Data in this exercise Block Start
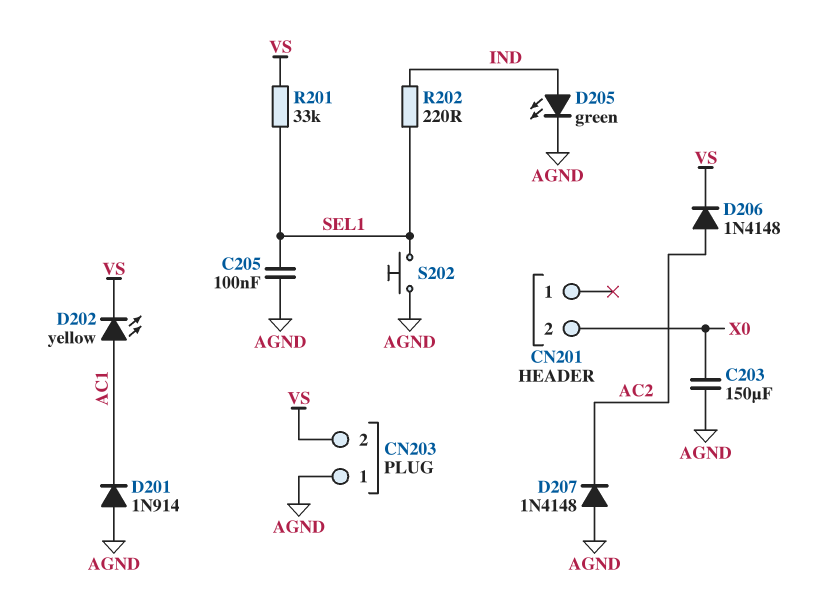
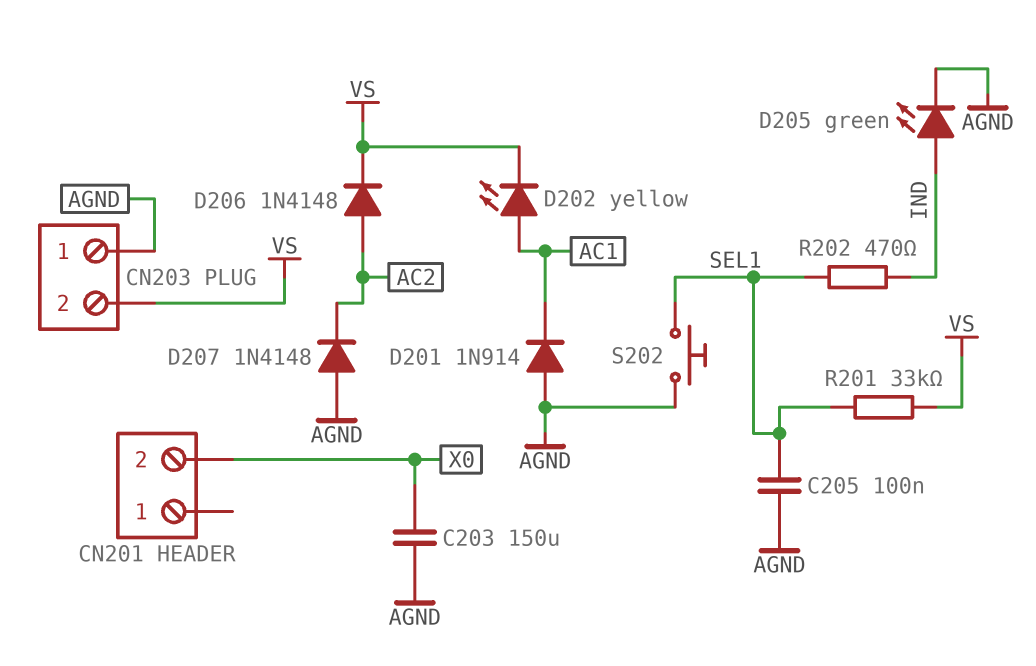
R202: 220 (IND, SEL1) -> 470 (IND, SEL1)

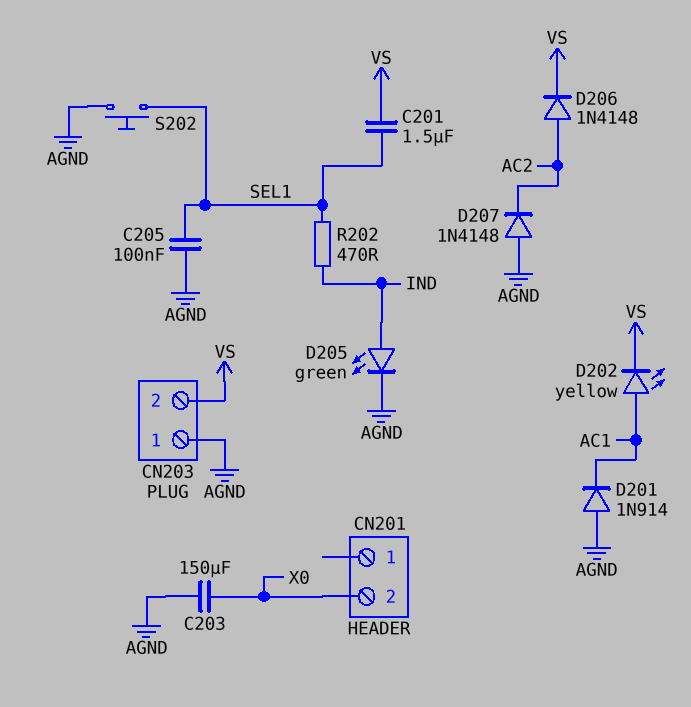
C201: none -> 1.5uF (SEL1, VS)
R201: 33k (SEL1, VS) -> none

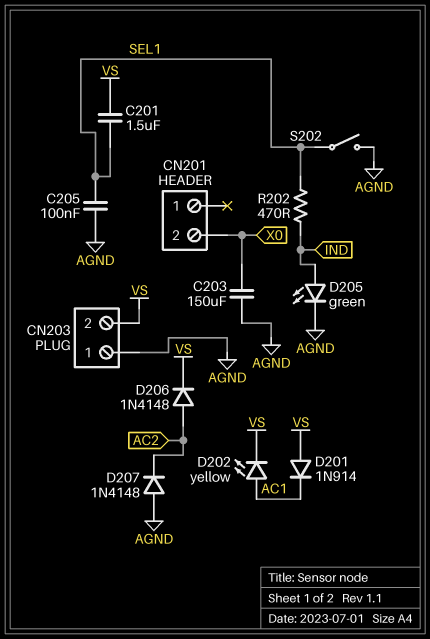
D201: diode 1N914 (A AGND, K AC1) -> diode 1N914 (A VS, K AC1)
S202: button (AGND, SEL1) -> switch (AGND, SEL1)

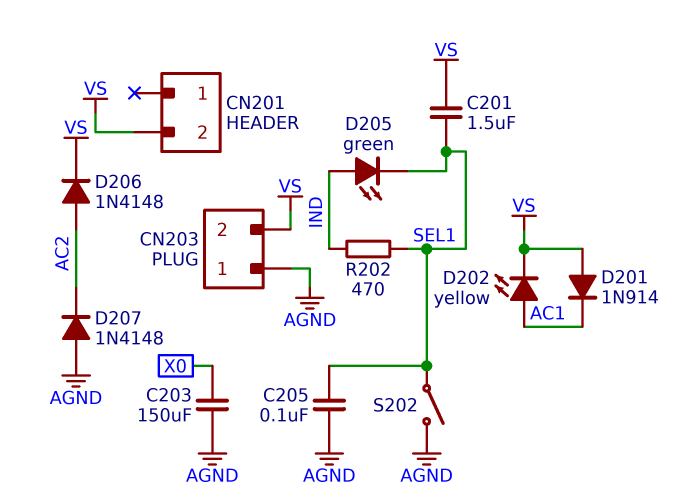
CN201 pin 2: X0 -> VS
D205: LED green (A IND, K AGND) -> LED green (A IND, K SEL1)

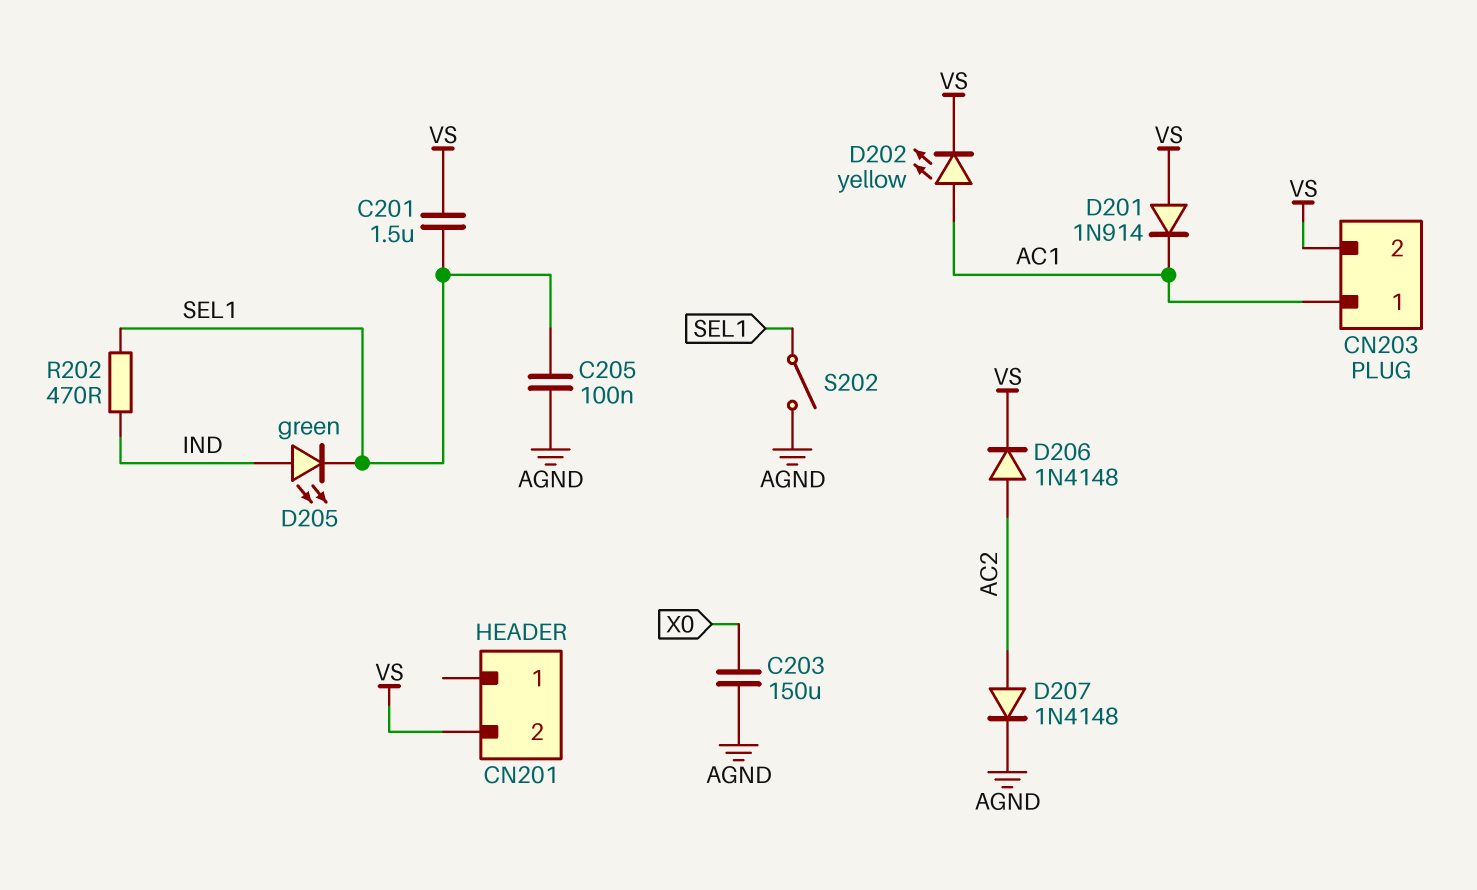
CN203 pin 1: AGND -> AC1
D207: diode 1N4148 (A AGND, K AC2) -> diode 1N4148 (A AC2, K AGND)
Data in this exercise Block End
Data in this exercise Block Start
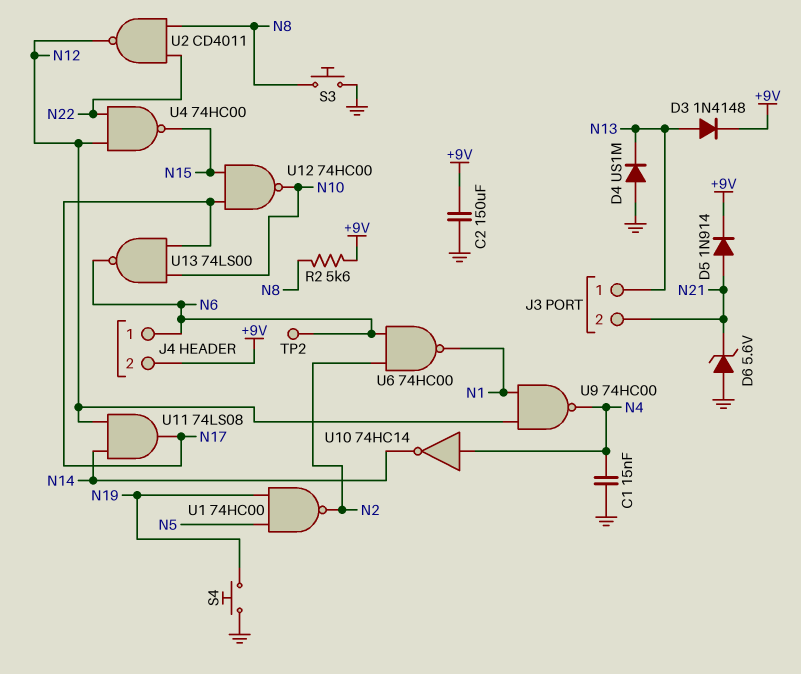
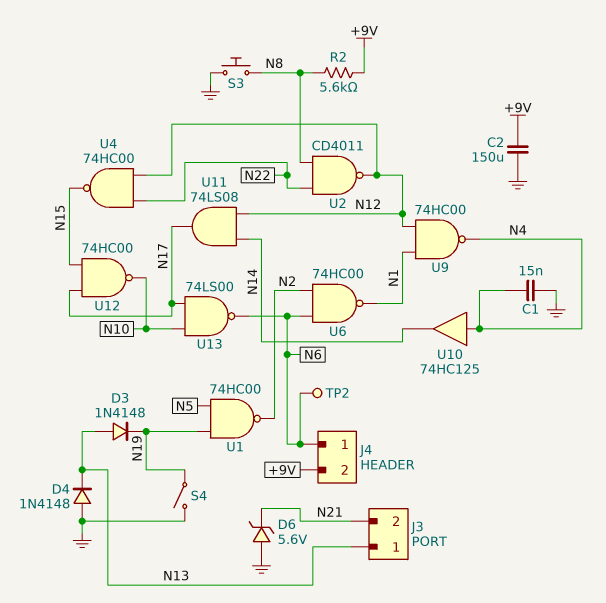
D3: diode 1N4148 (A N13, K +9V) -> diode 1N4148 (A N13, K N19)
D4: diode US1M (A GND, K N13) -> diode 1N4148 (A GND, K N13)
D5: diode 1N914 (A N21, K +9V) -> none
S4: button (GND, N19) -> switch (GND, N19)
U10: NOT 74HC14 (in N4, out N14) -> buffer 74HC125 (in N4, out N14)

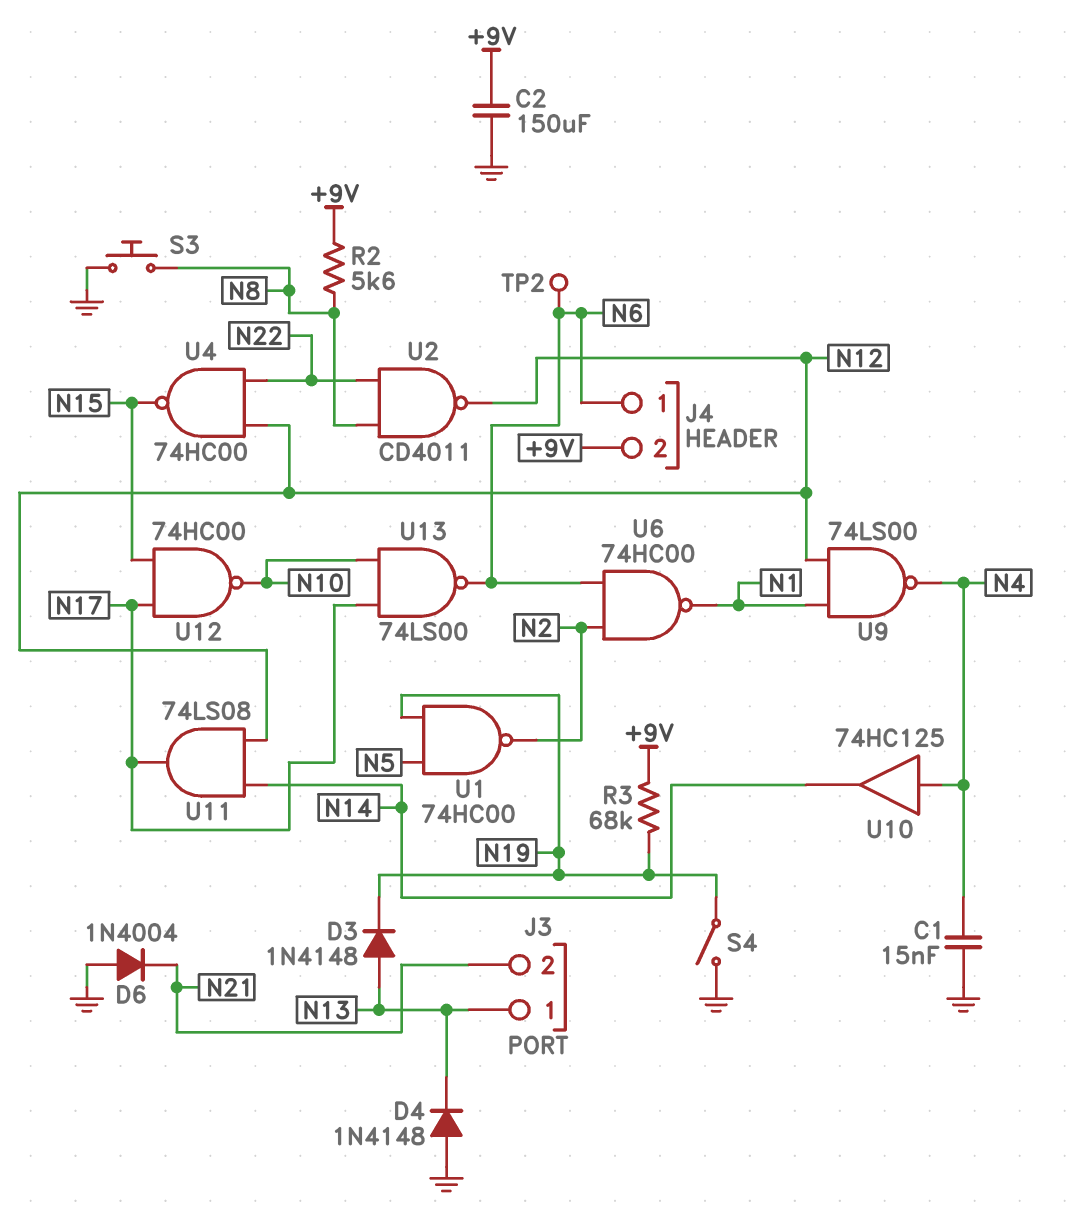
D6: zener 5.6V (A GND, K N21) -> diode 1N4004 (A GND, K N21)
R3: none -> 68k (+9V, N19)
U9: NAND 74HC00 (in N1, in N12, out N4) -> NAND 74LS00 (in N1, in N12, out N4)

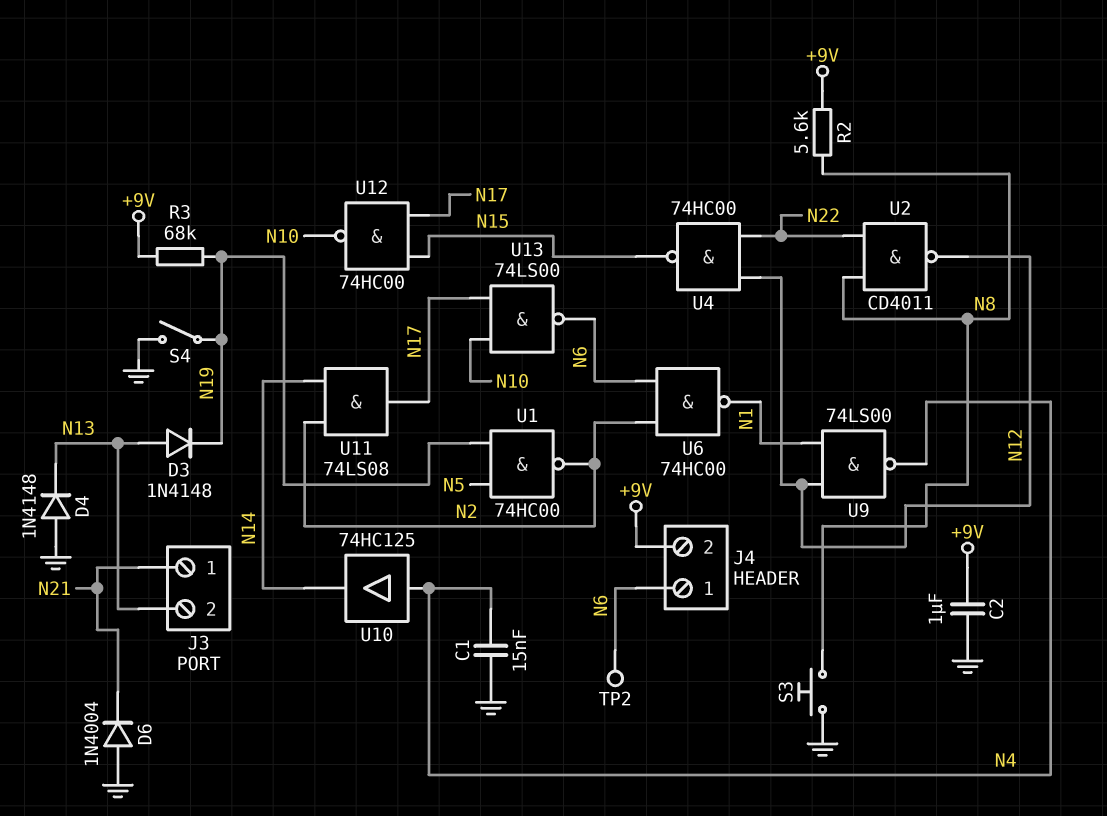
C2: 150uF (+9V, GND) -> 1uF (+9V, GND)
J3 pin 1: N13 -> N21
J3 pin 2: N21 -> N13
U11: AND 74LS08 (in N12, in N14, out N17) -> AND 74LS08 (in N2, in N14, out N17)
Data in this exercise Block End
Exercise prompt | Skip every picture, and restate word for word only the lines above from the line containing "R202: 220 (IND, SEL1) -> 470 (IND, SEL1)" to the line containing "CN203 pin 1: AGND -> AC1", both of them included.

Your response |
R202: 220 (IND, SEL1) -> 470 (IND, SEL1)

C201: none -> 1.5uF (SEL1, VS)
R201: 33k (SEL1, VS) -> none

D201: diode 1N914 (A AGND, K AC1) -> diode 1N914 (A VS, K AC1)
S202: button (AGND, SEL1) -> switch (AGND, SEL1)

CN201 pin 2: X0 -> VS
D205: LED green (A IND, K AGND) -> LED green (A IND, K SEL1)

CN203 pin 1: AGND -> AC1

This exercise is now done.